→ **Set problem**: Reproduce the material below line by line, swapping every occurrence of "GHz" for "gigahertz" and changing nothing else.

→ **Material for the task**:
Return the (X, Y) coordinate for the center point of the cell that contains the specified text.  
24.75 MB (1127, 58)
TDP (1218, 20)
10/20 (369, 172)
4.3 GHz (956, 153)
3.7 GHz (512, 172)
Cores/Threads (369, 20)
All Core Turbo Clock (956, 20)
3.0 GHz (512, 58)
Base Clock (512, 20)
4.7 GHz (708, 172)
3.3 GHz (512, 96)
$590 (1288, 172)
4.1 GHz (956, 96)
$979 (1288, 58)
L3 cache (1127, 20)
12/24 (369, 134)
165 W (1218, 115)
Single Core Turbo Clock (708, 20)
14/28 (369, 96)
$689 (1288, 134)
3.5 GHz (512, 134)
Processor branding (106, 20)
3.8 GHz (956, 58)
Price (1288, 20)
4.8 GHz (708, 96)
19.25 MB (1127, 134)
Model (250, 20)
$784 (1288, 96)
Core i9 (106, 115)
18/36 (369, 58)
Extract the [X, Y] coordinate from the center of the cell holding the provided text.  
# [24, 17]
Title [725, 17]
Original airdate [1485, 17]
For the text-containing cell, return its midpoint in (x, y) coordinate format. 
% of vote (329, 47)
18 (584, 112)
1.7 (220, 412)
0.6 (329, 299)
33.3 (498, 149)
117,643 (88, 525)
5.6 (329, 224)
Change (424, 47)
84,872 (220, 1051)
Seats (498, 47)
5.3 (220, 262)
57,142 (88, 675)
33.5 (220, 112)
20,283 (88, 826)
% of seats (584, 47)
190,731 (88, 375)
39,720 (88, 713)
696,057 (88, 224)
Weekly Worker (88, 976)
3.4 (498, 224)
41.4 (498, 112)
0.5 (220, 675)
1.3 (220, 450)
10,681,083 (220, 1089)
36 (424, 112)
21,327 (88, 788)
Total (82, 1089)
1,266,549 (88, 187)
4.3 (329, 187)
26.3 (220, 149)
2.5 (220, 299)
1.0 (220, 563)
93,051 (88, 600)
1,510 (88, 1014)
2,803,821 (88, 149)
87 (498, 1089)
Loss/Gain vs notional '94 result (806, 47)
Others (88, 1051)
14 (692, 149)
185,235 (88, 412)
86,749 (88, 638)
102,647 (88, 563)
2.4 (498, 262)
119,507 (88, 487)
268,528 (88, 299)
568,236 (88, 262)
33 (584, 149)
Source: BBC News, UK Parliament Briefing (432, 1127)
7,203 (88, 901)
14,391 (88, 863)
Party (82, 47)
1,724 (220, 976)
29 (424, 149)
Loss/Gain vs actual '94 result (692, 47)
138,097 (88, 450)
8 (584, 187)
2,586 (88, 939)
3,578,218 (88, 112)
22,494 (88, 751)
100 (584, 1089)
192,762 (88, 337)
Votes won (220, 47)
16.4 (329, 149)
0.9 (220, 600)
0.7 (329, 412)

→ **Solution to this task**:
Return the (X, Y) coordinate for the center point of the cell that contains the specified text.  
24.75 MB (1127, 58)
TDP (1218, 20)
10/20 (369, 172)
4.3 gigahertz (956, 153)
3.7 gigahertz (512, 172)
Cores/Threads (369, 20)
All Core Turbo Clock (956, 20)
3.0 gigahertz (512, 58)
Base Clock (512, 20)
4.7 gigahertz (708, 172)
3.3 gigahertz (512, 96)
$590 (1288, 172)
4.1 gigahertz (956, 96)
$979 (1288, 58)
L3 cache (1127, 20)
12/24 (369, 134)
165 W (1218, 115)
Single Core Turbo Clock (708, 20)
14/28 (369, 96)
$689 (1288, 134)
3.5 gigahertz (512, 134)
Processor branding (106, 20)
3.8 gigahertz (956, 58)
Price (1288, 20)
4.8 gigahertz (708, 96)
19.25 MB (1127, 134)
Model (250, 20)
$784 (1288, 96)
Core i9 (106, 115)
18/36 (369, 58)
Extract the [X, Y] coordinate from the center of the cell holding the provided text.  
# [24, 17]
Title [725, 17]
Original airdate [1485, 17]
For the text-containing cell, return its midpoint in (x, y) coordinate format. 
% of vote (329, 47)
18 (584, 112)
1.7 (220, 412)
0.6 (329, 299)
33.3 (498, 149)
117,643 (88, 525)
5.6 (329, 224)
Change (424, 47)
84,872 (220, 1051)
Seats (498, 47)
5.3 (220, 262)
57,142 (88, 675)
33.5 (220, 112)
20,283 (88, 826)
% of seats (584, 47)
190,731 (88, 375)
39,720 (88, 713)
696,057 (88, 224)
Weekly Worker (88, 976)
3.4 (498, 224)
41.4 (498, 112)
0.5 (220, 675)
1.3 (220, 450)
10,681,083 (220, 1089)
36 (424, 112)
21,327 (88, 788)
Total (82, 1089)
1,266,549 (88, 187)
4.3 (329, 187)
26.3 (220, 149)
2.5 (220, 299)
1.0 (220, 563)
93,051 (88, 600)
1,510 (88, 1014)
2,803,821 (88, 149)
87 (498, 1089)
Loss/Gain vs notional '94 result (806, 47)
Others (88, 1051)
14 (692, 149)
185,235 (88, 412)
86,749 (88, 638)
102,647 (88, 563)
2.4 (498, 262)
119,507 (88, 487)
268,528 (88, 299)
568,236 (88, 262)
33 (584, 149)
Source: BBC News, UK Parliament Briefing (432, 1127)
7,203 (88, 901)
14,391 (88, 863)
Party (82, 47)
1,724 (220, 976)
29 (424, 149)
Loss/Gain vs actual '94 result (692, 47)
138,097 (88, 450)
8 (584, 187)
2,586 (88, 939)
3,578,218 (88, 112)
22,494 (88, 751)
100 (584, 1089)
192,762 (88, 337)
Votes won (220, 47)
16.4 (329, 149)
0.9 (220, 600)
0.7 (329, 412)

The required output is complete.